EXERCISE TASK:
Could you copy out the data below word for word, leaving out the pictures?

SOURCE MATERIAL:
▬▬▬▬▬▬

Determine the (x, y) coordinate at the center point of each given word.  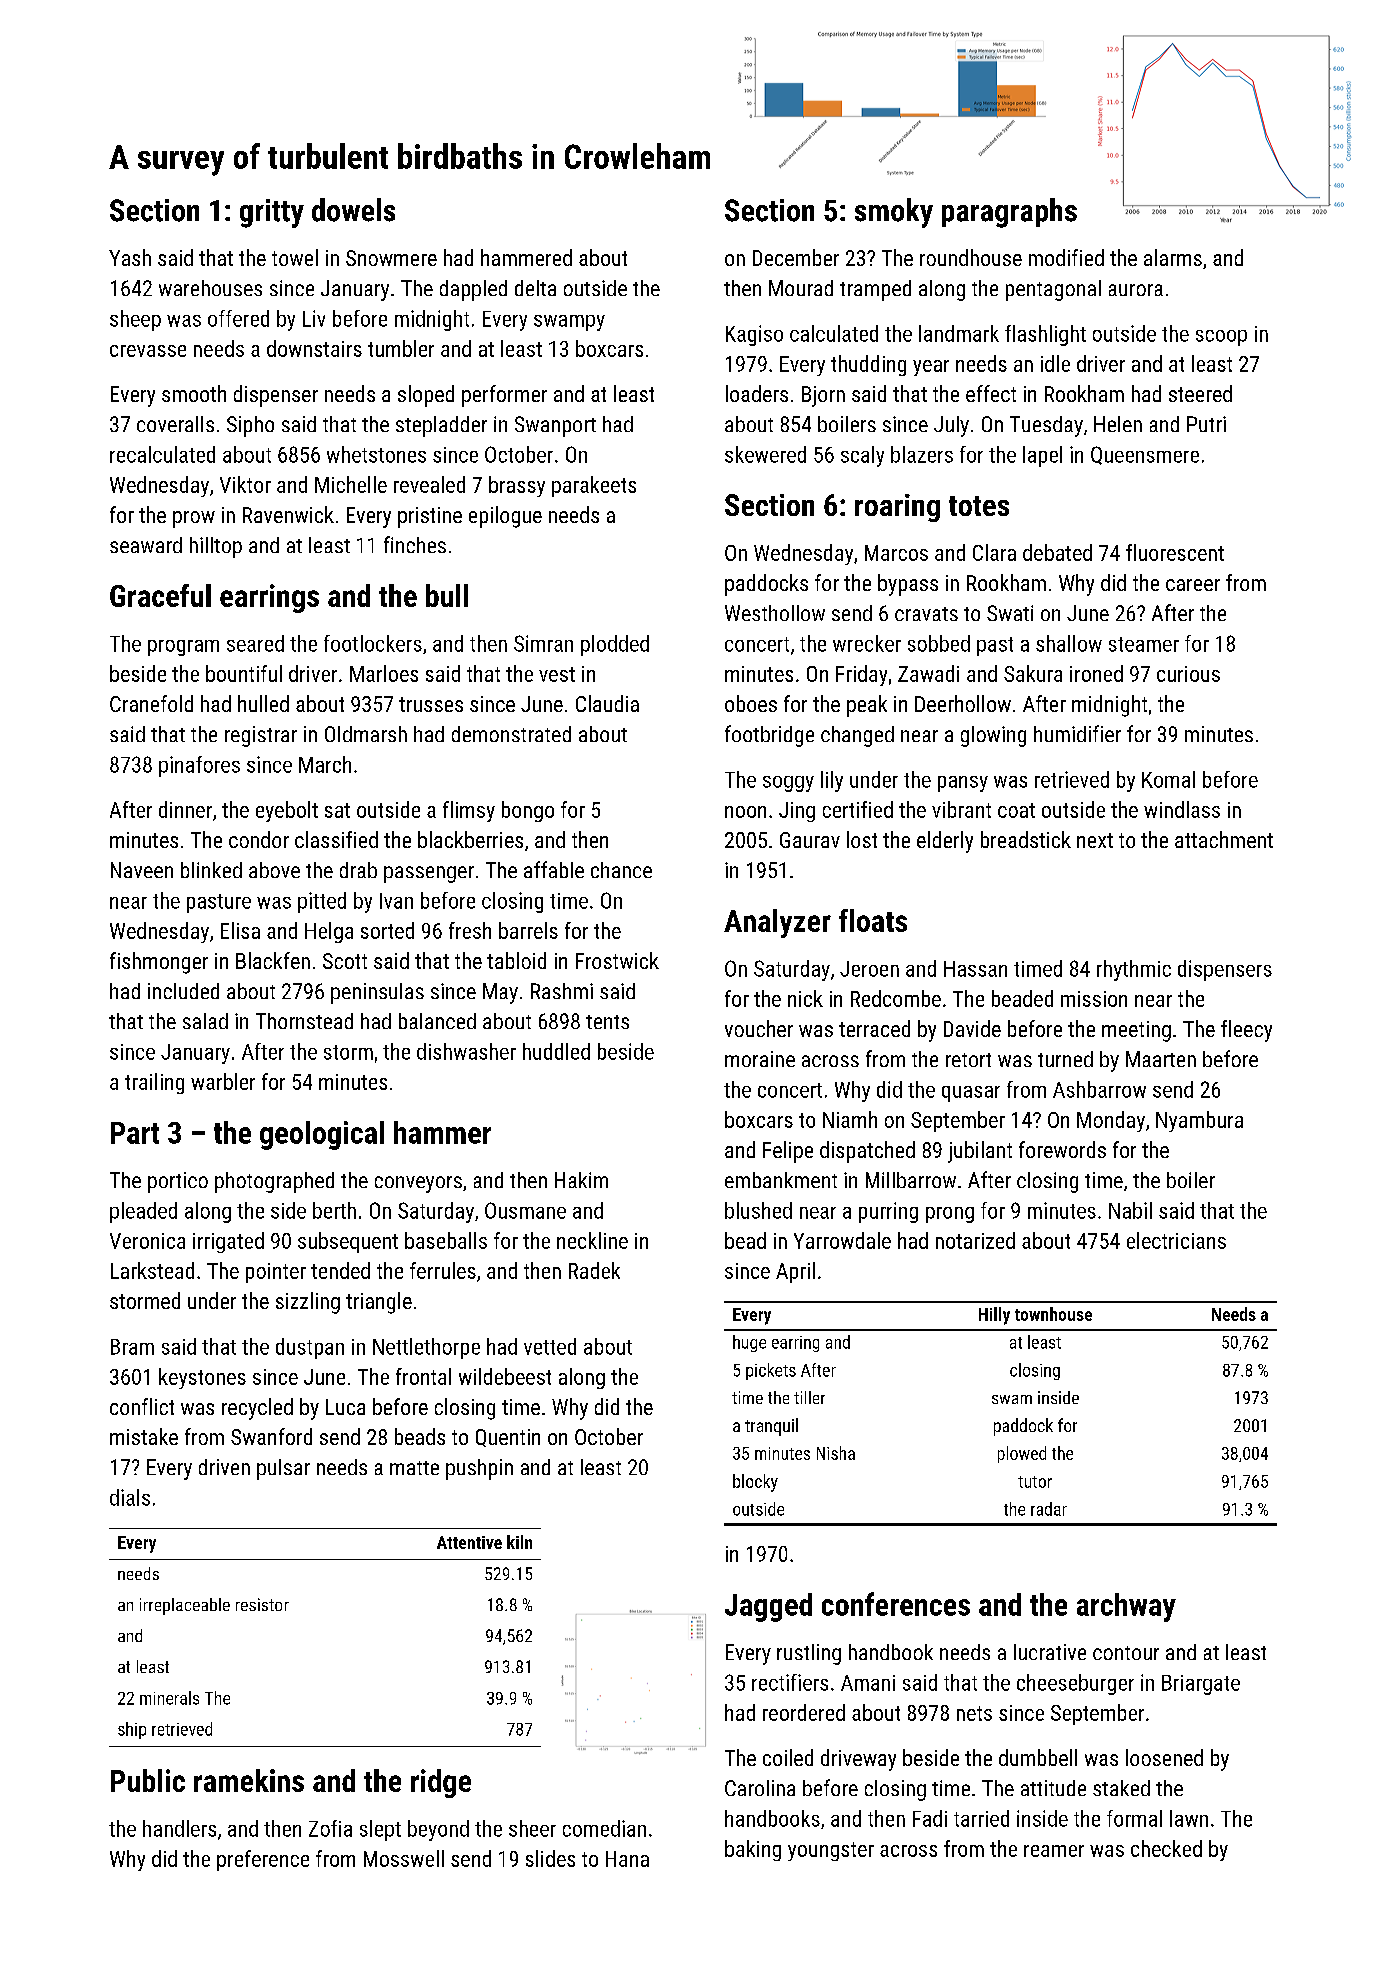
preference (263, 1860)
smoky (894, 213)
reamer (1054, 1851)
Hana (627, 1859)
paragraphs (1009, 213)
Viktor (245, 484)
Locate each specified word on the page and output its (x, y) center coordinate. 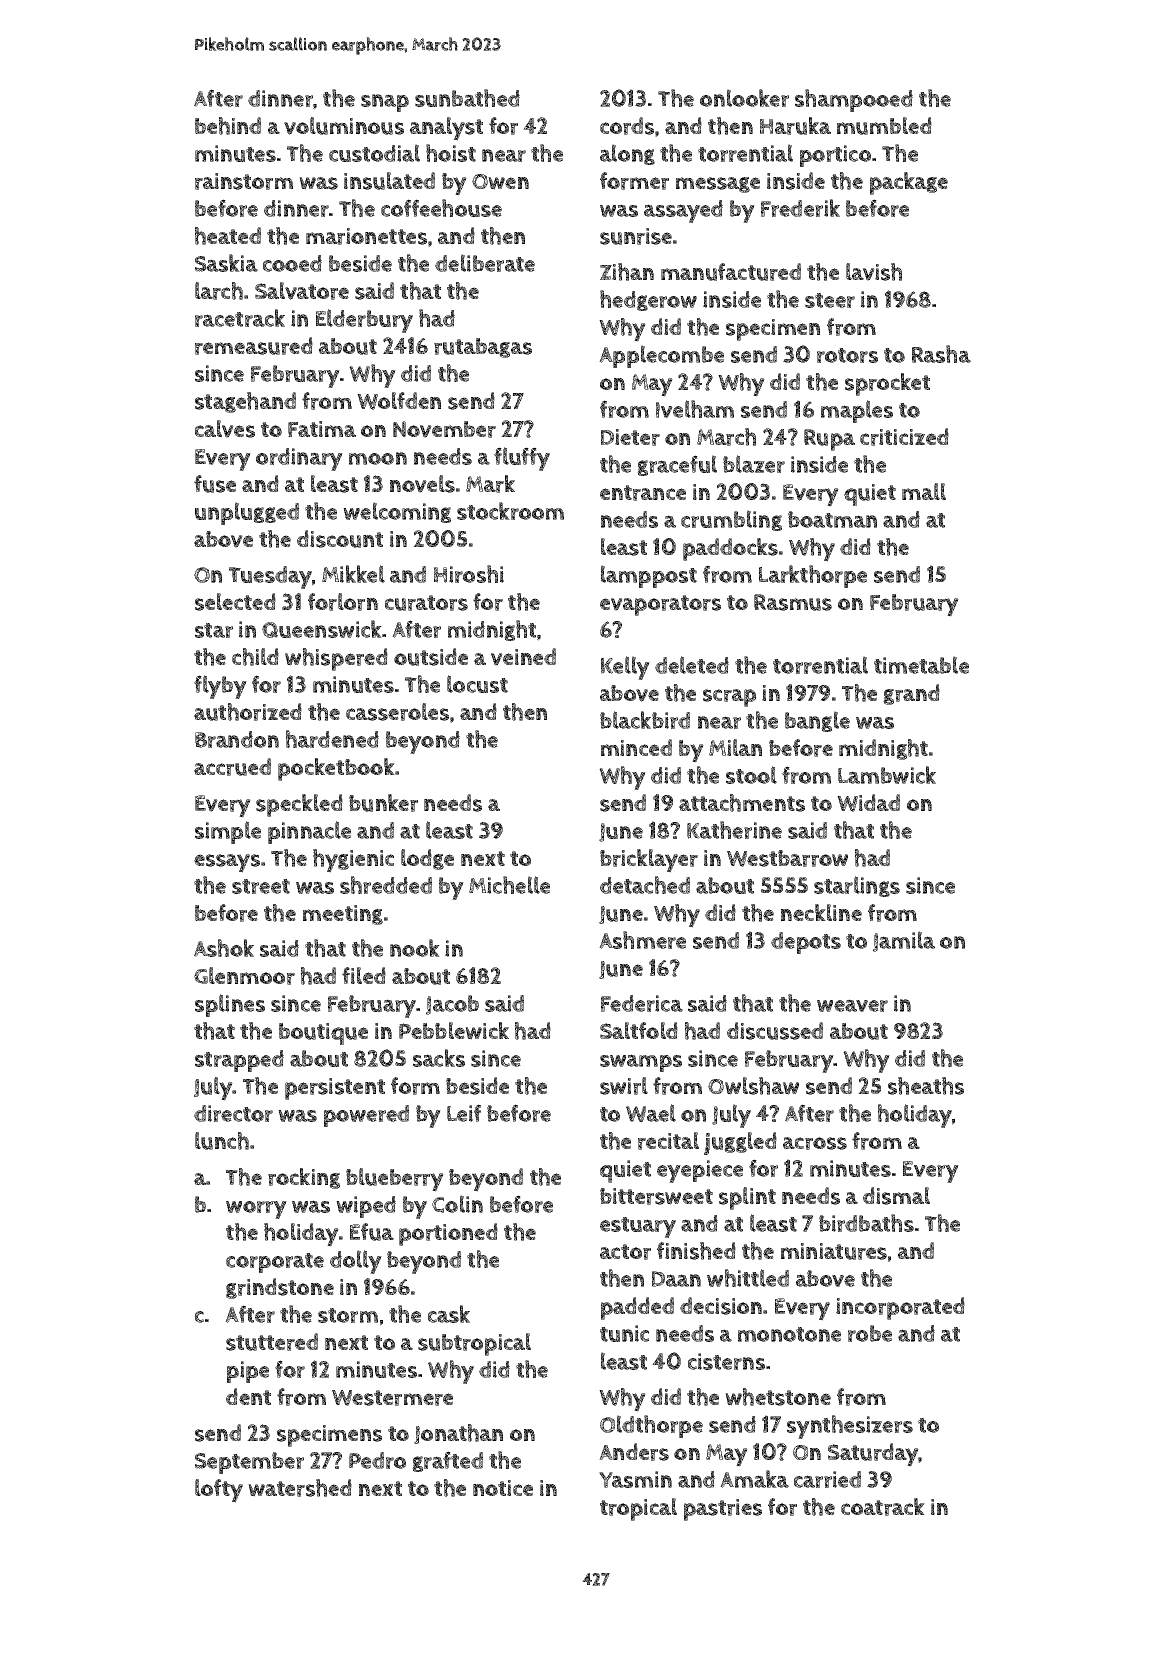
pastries (723, 1510)
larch (219, 291)
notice (503, 1488)
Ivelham (695, 409)
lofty (219, 1491)
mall (924, 491)
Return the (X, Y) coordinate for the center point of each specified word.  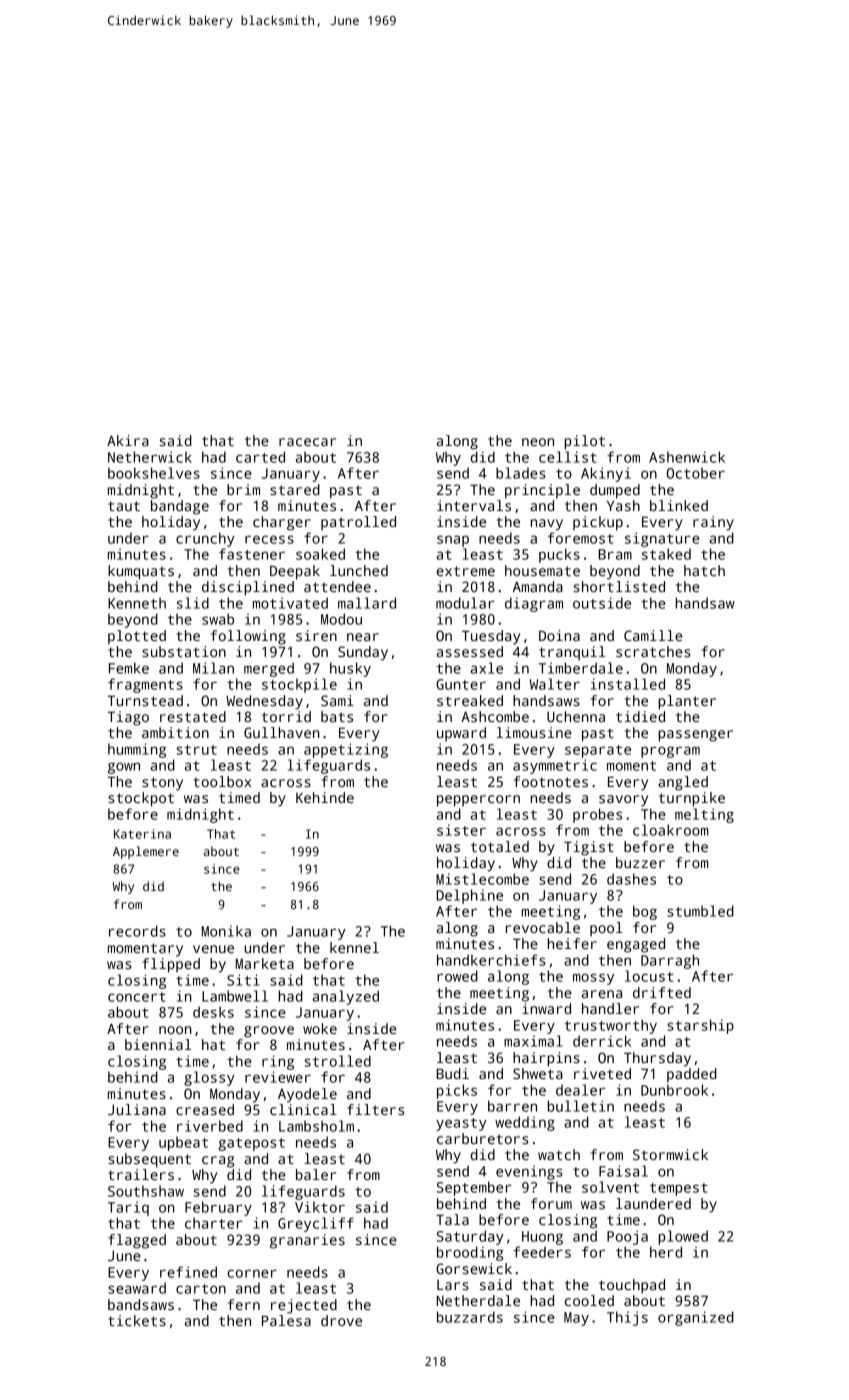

▬▬▬▬▬▬

RESPONSE FOR THIS EXERCISE:
Determine the (x, y) coordinate at the center point of each given word.  
preference (263, 1860)
smoky (894, 213)
reamer (1054, 1851)
Hana (627, 1859)
paragraphs (1009, 213)
Viktor (245, 484)
Locate each specified word on the page and output its (x, y) center coordinate. 
pastries (723, 1510)
larch (219, 291)
notice (503, 1488)
Ivelham (695, 409)
lofty (219, 1491)
mall (924, 491)
Return the (X, Y) coordinate for the center point of each specified word.  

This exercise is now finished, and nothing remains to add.